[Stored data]

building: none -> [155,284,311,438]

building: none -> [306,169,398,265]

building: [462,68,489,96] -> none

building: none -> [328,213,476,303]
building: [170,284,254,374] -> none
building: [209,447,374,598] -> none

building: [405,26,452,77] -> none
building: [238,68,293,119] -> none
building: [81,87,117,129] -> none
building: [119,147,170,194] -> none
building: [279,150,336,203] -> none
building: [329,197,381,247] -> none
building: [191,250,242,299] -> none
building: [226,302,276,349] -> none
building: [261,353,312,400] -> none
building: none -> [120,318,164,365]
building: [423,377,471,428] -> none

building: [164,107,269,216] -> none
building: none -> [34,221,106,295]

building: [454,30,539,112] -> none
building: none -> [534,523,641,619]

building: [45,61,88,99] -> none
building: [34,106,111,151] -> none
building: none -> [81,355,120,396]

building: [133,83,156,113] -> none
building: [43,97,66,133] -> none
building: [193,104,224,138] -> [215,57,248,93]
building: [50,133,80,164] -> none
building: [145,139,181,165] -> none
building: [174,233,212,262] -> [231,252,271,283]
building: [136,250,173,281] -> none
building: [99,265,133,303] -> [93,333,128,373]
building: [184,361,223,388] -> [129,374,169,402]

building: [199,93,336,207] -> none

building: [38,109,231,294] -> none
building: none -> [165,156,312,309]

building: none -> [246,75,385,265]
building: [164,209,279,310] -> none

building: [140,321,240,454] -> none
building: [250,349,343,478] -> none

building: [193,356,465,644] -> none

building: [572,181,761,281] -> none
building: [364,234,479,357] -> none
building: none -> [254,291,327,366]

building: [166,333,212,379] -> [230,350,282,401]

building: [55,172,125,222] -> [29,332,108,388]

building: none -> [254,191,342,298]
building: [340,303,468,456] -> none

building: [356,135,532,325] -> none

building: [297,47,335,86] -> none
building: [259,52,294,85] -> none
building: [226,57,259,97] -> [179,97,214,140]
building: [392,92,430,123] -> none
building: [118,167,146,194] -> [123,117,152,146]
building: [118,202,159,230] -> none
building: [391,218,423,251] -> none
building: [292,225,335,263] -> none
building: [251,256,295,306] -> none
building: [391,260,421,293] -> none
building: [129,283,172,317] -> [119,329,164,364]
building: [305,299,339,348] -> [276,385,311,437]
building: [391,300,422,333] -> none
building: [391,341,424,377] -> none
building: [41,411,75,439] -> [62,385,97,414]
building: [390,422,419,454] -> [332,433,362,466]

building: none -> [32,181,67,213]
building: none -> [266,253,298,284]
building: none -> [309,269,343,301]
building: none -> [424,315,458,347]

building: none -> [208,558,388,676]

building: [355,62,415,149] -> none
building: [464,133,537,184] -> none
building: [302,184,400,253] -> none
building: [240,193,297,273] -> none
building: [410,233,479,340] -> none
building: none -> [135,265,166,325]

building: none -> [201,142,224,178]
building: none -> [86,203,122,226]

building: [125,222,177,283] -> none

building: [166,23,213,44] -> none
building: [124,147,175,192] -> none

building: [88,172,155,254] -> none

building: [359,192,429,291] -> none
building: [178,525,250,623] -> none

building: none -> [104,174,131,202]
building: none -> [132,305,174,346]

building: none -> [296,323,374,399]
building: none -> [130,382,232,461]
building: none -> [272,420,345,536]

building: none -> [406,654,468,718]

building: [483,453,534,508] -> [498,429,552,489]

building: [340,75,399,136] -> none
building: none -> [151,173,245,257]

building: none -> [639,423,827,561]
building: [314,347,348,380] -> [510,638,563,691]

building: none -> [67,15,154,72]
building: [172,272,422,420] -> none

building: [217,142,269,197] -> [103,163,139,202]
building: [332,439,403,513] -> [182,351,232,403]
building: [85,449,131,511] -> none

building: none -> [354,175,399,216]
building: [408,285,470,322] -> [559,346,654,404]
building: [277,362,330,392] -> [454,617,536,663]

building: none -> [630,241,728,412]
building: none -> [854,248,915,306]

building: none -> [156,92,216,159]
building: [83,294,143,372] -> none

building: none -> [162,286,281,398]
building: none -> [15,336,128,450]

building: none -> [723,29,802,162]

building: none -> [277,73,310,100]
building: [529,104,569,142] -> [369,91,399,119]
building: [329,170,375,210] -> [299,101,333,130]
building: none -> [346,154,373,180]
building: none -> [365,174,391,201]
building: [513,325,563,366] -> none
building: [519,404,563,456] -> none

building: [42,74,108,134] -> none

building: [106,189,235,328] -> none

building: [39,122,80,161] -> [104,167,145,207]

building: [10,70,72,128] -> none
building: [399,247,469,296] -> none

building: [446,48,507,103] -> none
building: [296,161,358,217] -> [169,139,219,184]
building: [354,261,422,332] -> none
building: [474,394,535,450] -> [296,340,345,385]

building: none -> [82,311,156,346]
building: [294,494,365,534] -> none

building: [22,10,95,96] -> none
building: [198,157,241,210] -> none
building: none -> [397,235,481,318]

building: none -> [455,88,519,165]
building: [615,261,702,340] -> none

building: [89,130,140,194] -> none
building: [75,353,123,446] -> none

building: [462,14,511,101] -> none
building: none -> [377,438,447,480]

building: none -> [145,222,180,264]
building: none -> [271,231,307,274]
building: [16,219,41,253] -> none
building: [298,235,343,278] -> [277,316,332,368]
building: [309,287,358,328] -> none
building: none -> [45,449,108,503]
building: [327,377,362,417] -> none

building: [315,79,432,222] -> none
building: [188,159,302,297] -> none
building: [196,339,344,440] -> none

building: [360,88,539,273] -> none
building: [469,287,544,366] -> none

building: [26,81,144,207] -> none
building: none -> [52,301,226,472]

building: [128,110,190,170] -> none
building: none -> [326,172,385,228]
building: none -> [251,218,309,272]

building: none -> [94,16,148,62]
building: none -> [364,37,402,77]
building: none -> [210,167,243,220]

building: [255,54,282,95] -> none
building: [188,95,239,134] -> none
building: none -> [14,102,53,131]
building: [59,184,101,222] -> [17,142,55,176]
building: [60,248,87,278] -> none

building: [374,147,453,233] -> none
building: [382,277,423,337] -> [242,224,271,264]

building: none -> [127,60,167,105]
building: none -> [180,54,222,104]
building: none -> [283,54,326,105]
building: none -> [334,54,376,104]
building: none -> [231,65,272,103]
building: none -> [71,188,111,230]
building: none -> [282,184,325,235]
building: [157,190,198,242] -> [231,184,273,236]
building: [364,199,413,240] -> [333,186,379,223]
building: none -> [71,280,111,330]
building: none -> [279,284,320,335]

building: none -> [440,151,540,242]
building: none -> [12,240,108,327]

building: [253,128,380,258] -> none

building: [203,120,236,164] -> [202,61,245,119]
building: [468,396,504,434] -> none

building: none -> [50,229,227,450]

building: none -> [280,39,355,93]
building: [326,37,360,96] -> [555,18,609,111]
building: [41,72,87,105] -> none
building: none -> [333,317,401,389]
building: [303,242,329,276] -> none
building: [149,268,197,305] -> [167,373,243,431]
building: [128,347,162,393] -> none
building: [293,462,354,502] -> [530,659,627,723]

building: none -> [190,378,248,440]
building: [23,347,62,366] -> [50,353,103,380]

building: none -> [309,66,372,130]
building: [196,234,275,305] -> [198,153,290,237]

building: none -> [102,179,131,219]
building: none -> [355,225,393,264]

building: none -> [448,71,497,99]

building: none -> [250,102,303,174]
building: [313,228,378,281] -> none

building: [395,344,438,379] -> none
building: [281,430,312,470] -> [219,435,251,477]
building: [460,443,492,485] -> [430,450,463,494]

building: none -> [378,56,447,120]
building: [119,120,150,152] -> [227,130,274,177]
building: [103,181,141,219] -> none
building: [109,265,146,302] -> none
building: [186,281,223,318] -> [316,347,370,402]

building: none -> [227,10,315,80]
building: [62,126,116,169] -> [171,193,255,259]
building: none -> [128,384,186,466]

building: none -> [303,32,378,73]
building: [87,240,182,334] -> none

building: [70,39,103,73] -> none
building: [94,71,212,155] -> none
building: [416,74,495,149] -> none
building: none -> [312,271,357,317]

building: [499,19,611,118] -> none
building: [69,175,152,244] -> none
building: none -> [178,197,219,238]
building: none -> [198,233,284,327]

* _INSTRUCTIONS TO FOLLOW_
Reproduce exactly the lines that run from the start of the records to the line with "building: [329,197,381,247] -> none", both included.

* _TASK OUTPUT_
building: none -> [155,284,311,438]

building: none -> [306,169,398,265]

building: [462,68,489,96] -> none

building: none -> [328,213,476,303]
building: [170,284,254,374] -> none
building: [209,447,374,598] -> none

building: [405,26,452,77] -> none
building: [238,68,293,119] -> none
building: [81,87,117,129] -> none
building: [119,147,170,194] -> none
building: [279,150,336,203] -> none
building: [329,197,381,247] -> none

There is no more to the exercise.